What this task involves: Report every line of the records below that contains the word "XOUT".

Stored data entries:
=== Section Start ===

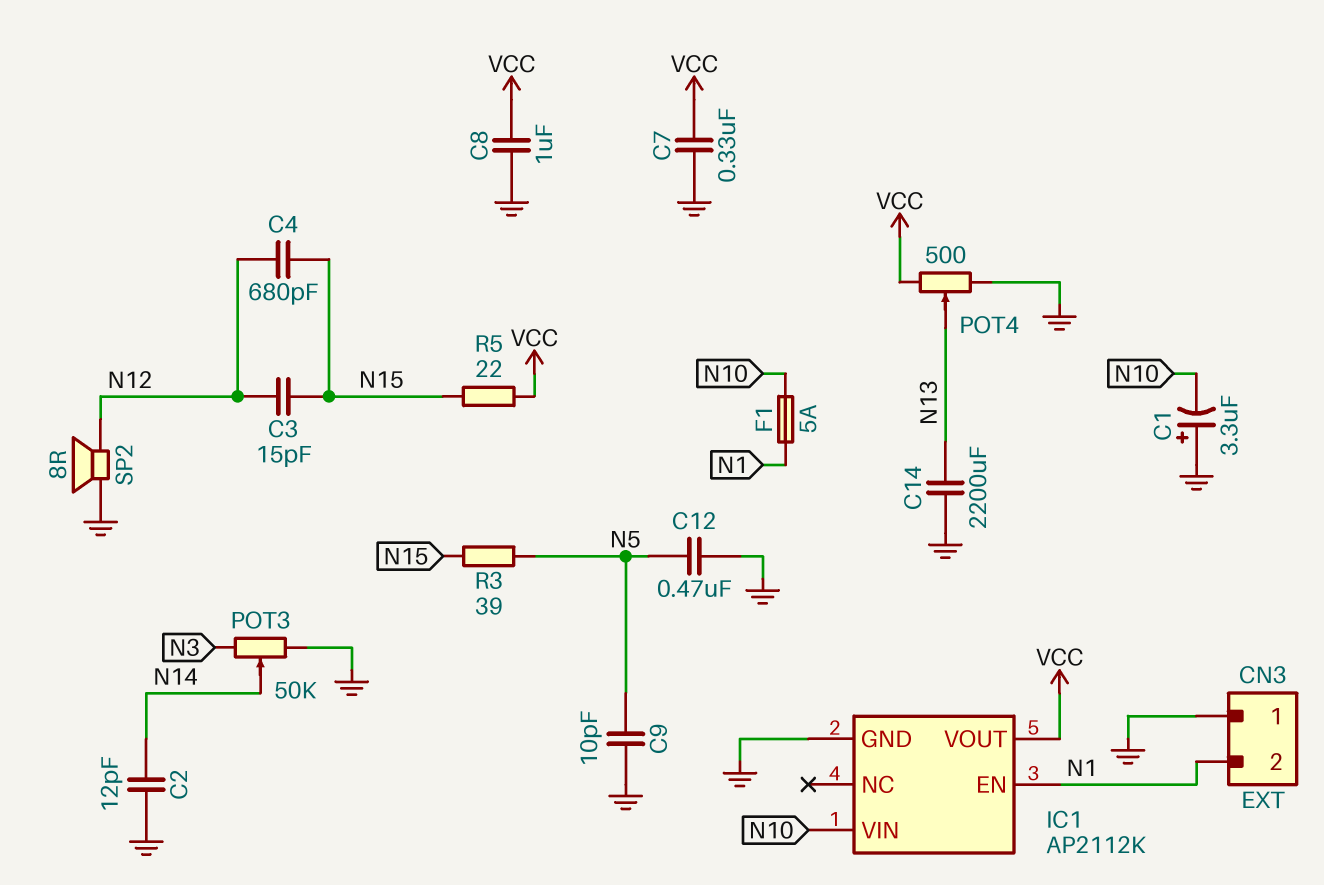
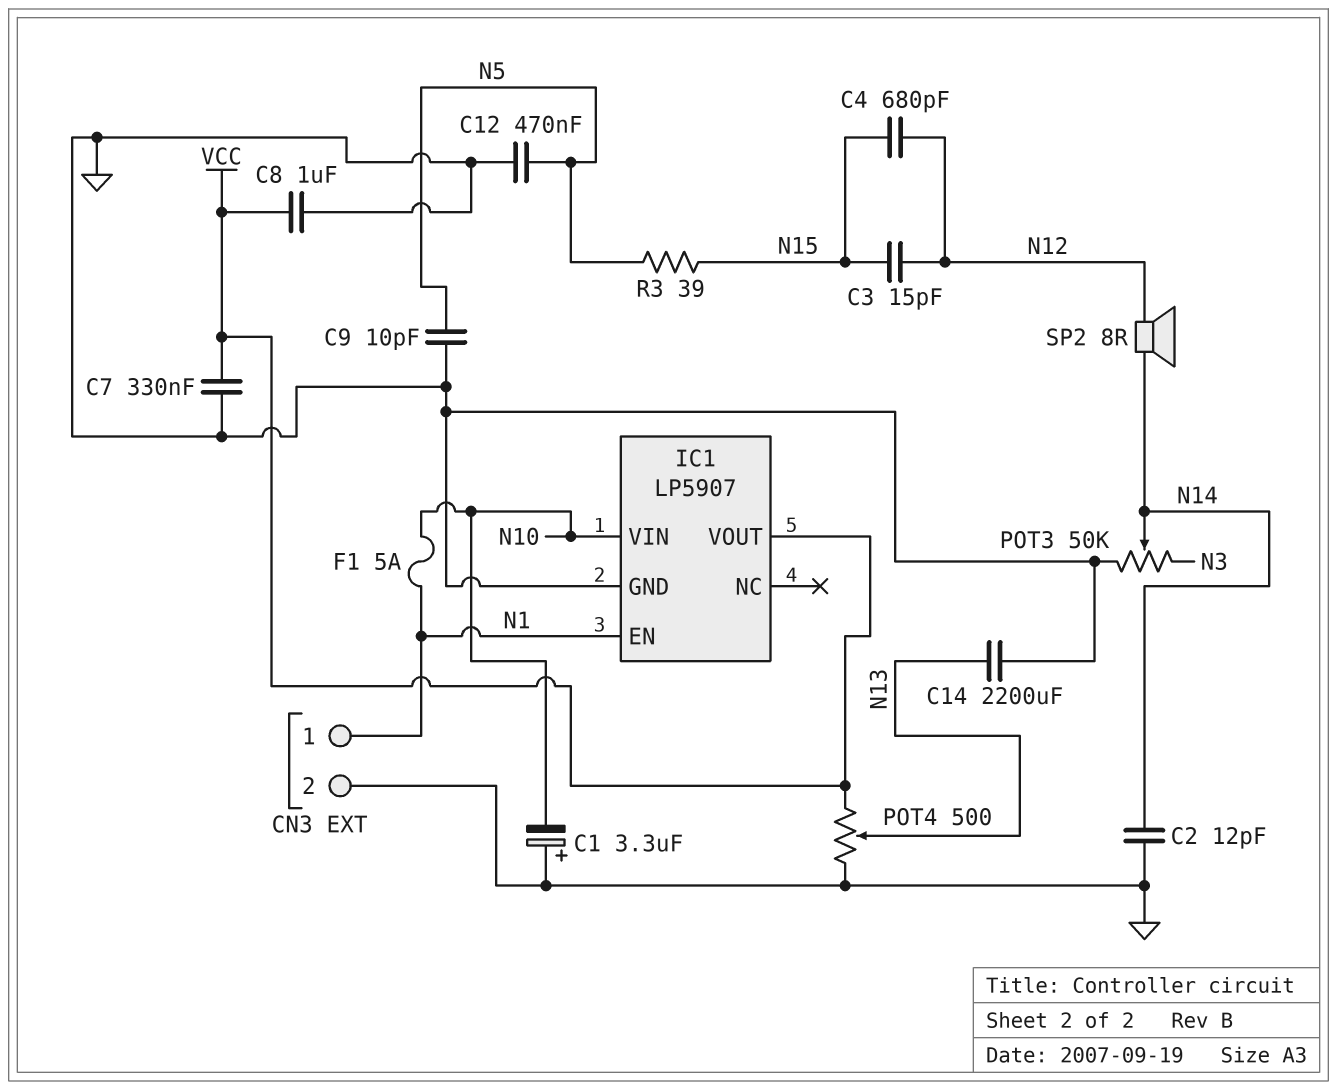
CN3 pin 1: GND -> N1
CN3 pin 2: N1 -> GND
IC1: AP2112K -> LP5907
R5: 22 (N15, VCC) -> none
SP2: speaker 8R (GND, N12) -> speaker 8R (N12, N14)

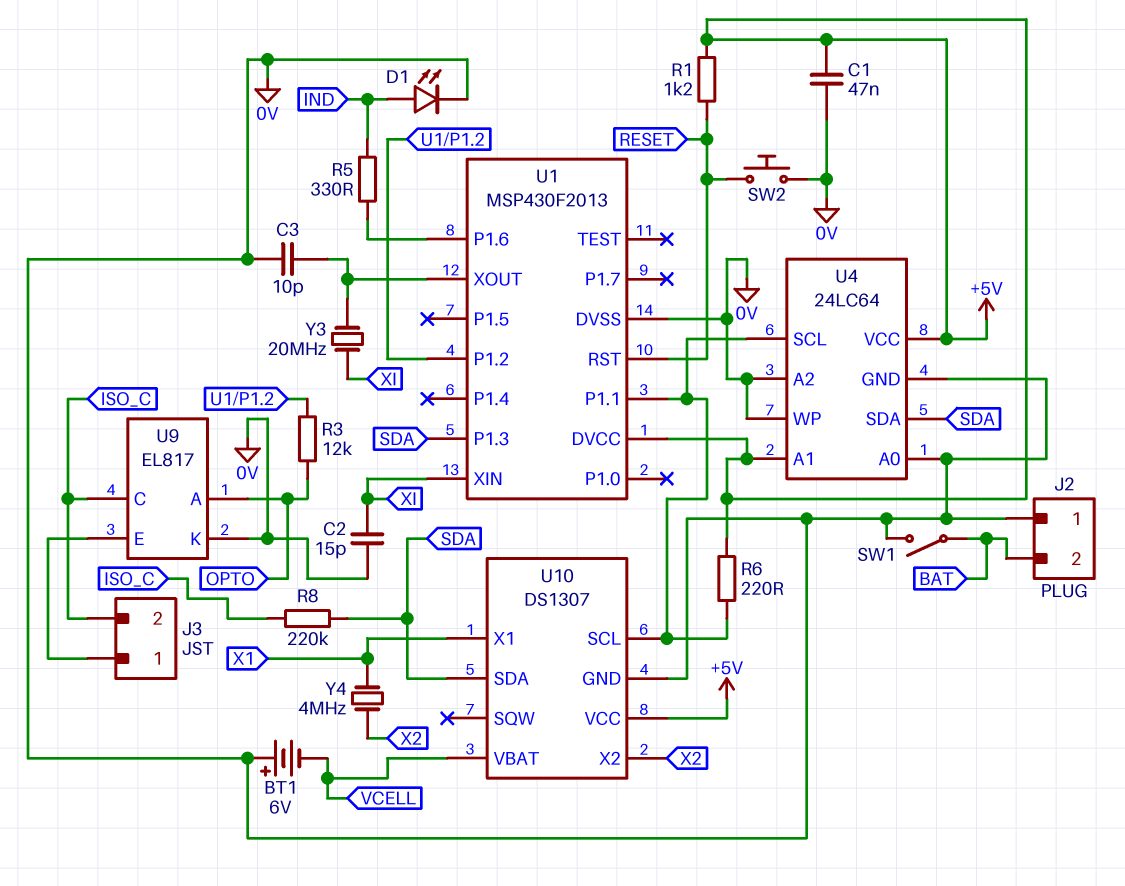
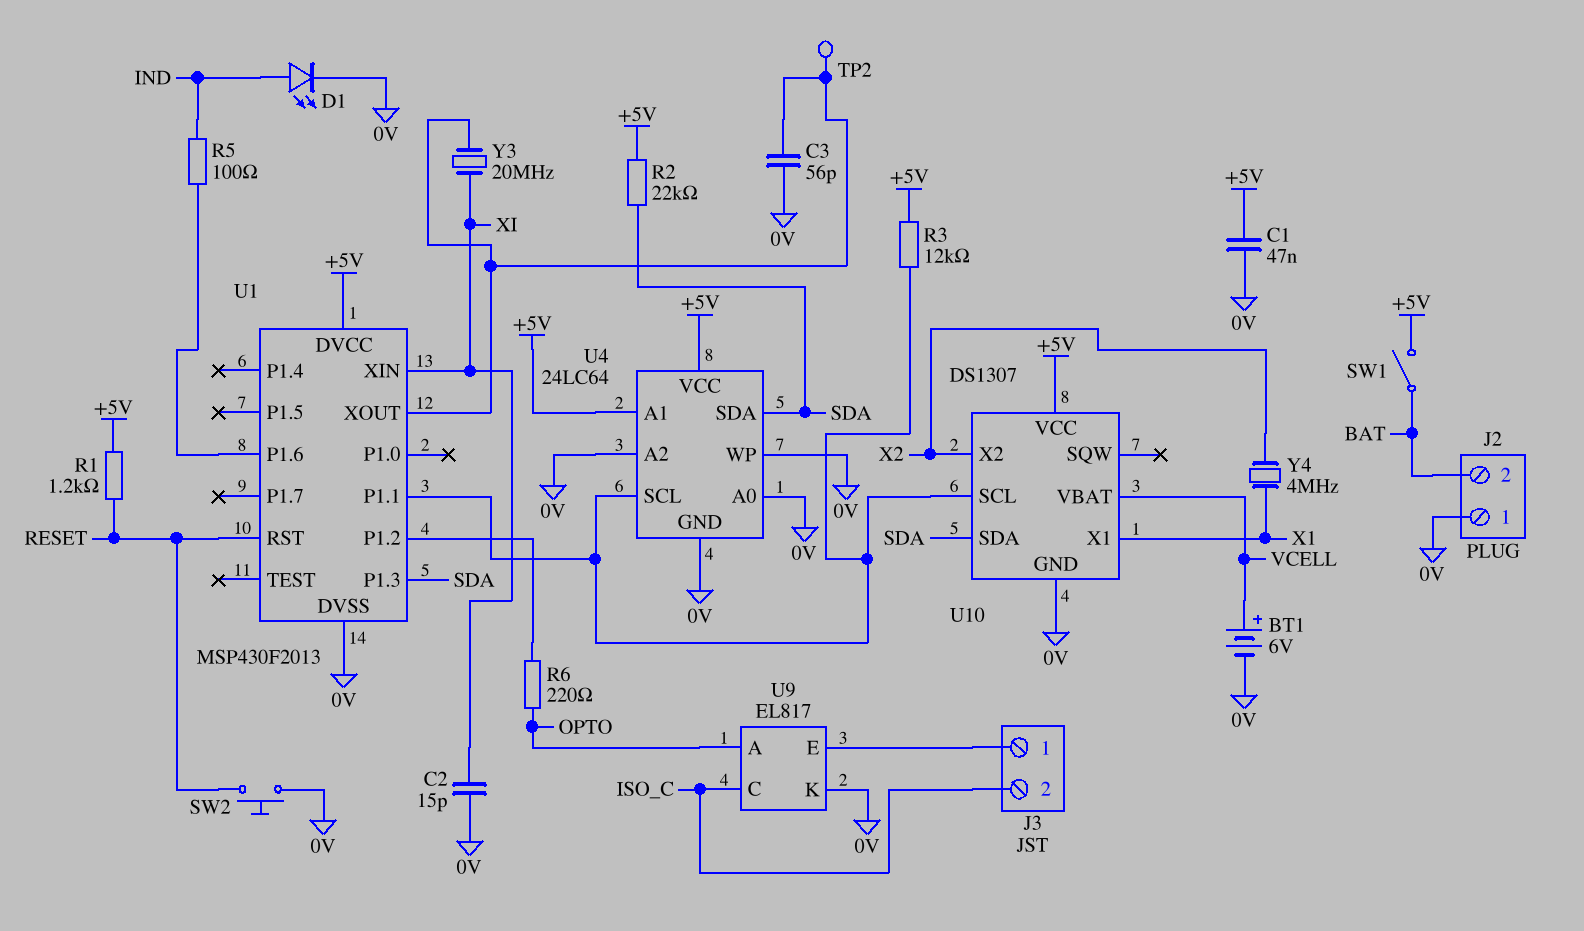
BT1: 6V (plus 0V, minus VCELL) -> 6V (plus VCELL, minus 0V)
C3: 10pF (0V, U1/XOUT) -> 56pF (0V, U1/XOUT)
R2: none -> 22k (+5V, SDA)
R3: 12k (OPTO, U1/P1.2) -> 12k (+5V, U1/P1.1)
R5: 330 (IND, U1/P1.6) -> 100 (IND, U1/P1.6)
R6: 220 (+5V, U1/P1.1) -> 220 (OPTO, U1/P1.2)
R8: 220k (ISO_C, SDA) -> none
SW1: switch (0V, BAT) -> switch (+5V, BAT)
TP2: none -> test point (U1/XOUT)

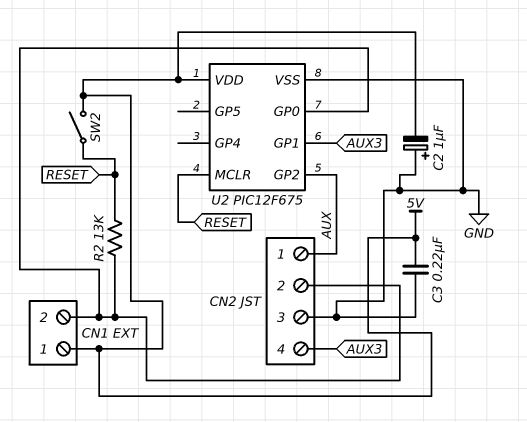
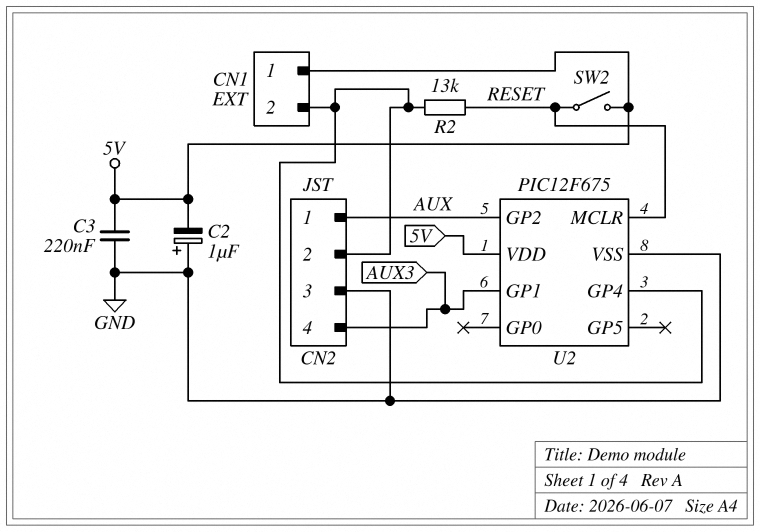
U2 pin GP0: CN1/2 -> none
U2 pin GP4: none -> CN1/2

=== Section End ===

Response box:
C3: 10pF (0V, U1/XOUT) -> 56pF (0V, U1/XOUT)
TP2: none -> test point (U1/XOUT)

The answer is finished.